----- DATA SECTION -----

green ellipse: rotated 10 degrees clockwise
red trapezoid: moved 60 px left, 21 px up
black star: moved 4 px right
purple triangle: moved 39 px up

-----
----- DATA SECTION -----

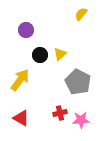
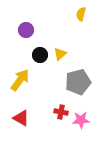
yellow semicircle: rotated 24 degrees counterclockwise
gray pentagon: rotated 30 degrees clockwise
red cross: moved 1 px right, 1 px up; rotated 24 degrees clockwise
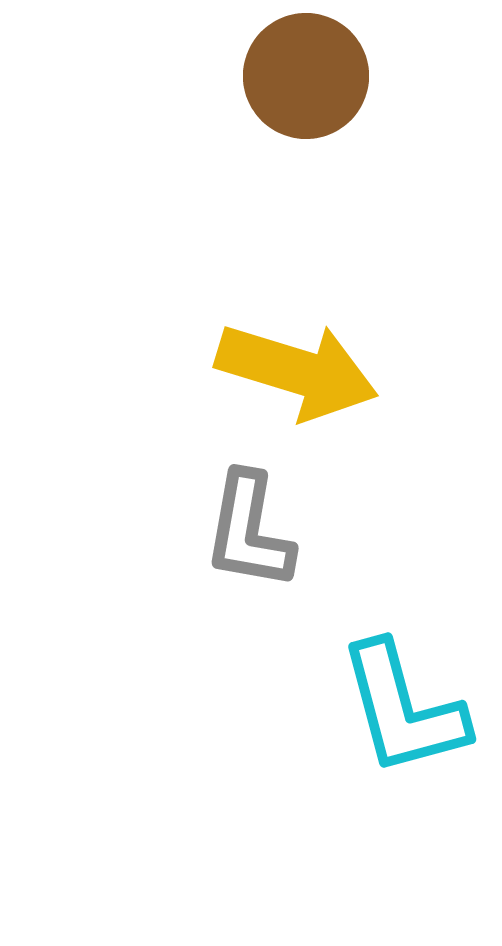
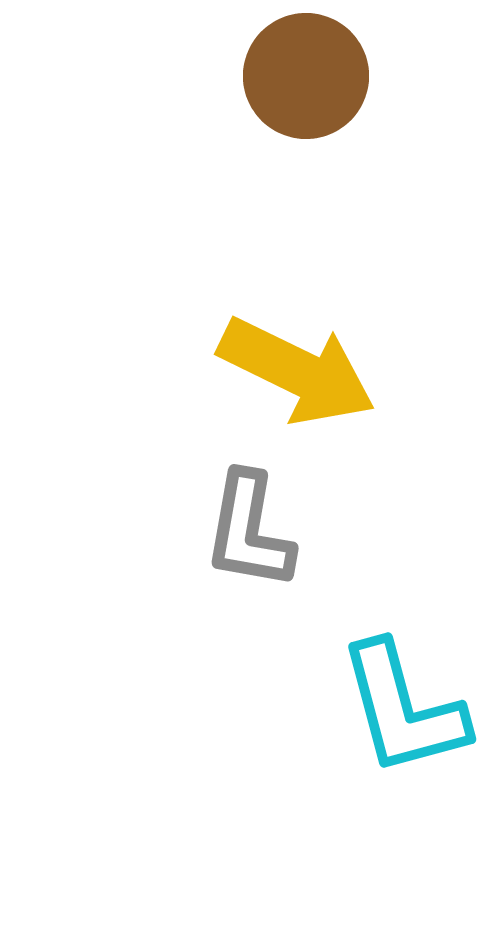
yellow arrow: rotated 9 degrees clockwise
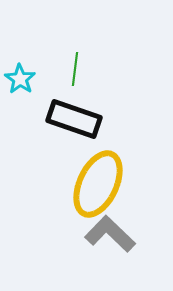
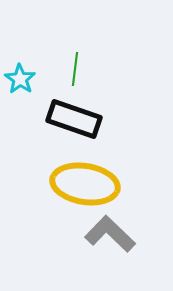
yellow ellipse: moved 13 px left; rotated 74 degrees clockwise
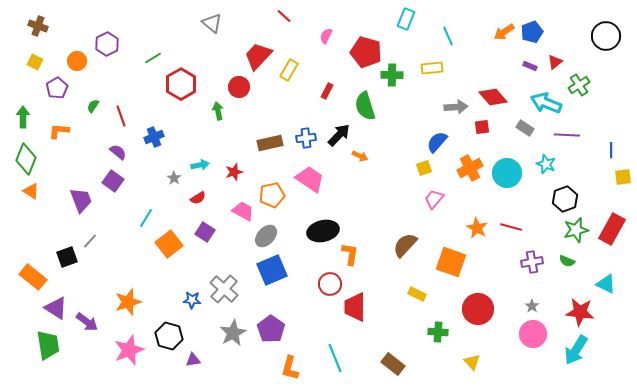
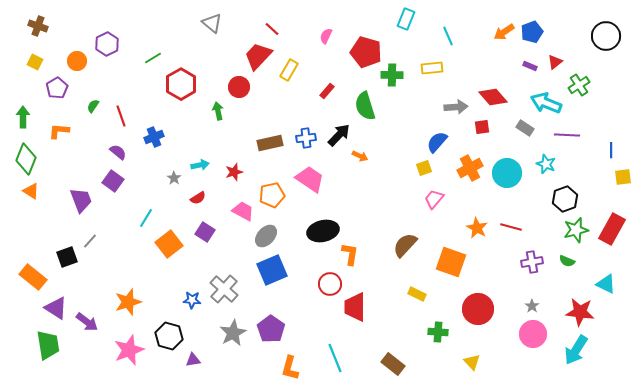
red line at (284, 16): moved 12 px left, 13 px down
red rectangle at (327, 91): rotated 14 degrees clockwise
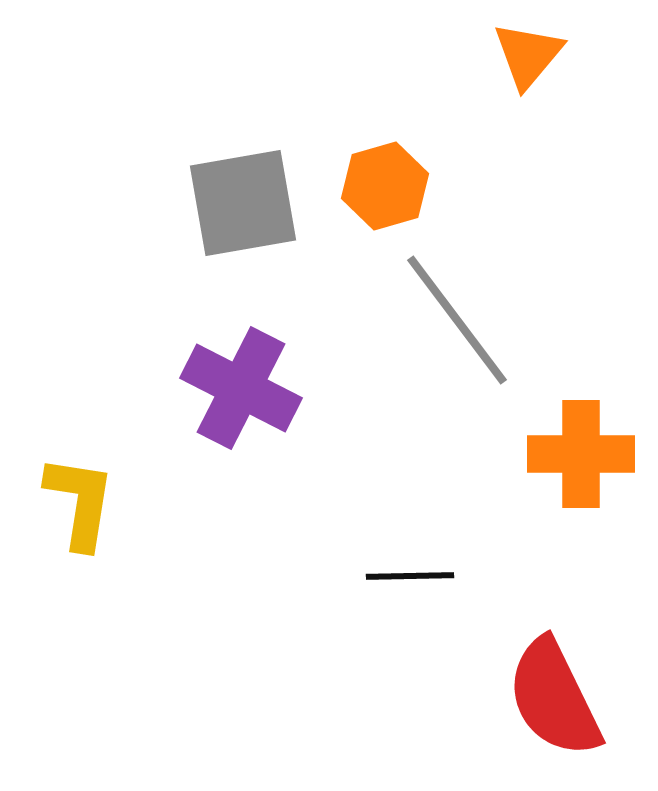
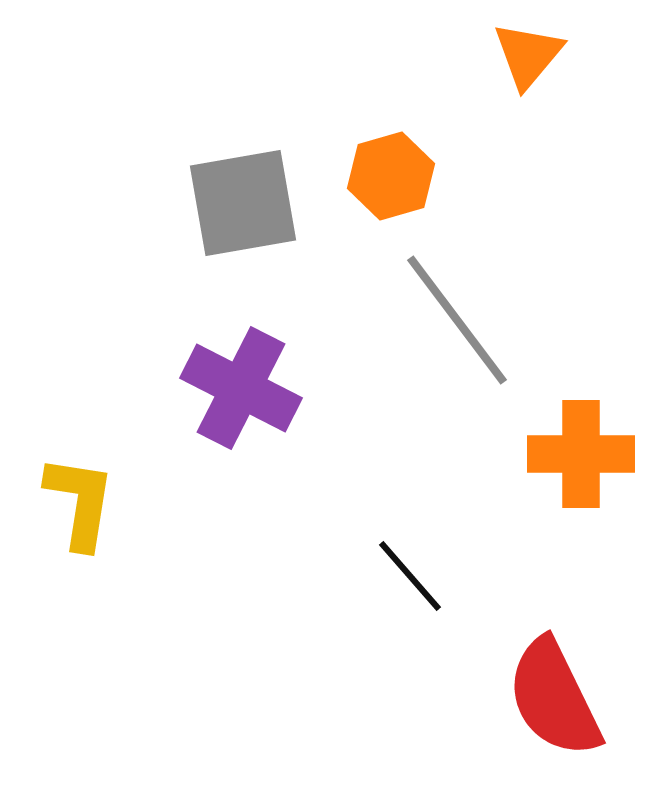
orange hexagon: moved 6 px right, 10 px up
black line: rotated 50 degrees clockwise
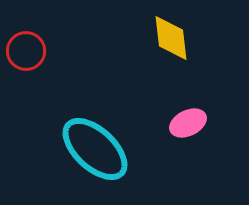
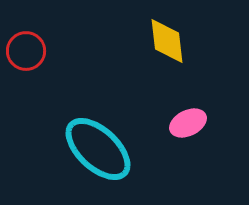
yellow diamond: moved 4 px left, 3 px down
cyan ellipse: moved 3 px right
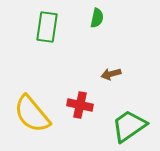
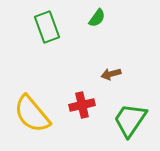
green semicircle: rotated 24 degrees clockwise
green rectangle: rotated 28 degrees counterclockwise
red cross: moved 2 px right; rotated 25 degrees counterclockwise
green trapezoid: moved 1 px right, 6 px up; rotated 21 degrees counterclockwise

-----

## WORK INSTRUCTIONS:
With the line that has "green ellipse: rotated 10 degrees clockwise" as the first and the line that has "purple triangle: moved 39 px up" as the last, repeat exactly that run of lines above and no more.

## RESPONSE:
green ellipse: rotated 10 degrees clockwise
red trapezoid: moved 60 px left, 21 px up
black star: moved 4 px right
purple triangle: moved 39 px up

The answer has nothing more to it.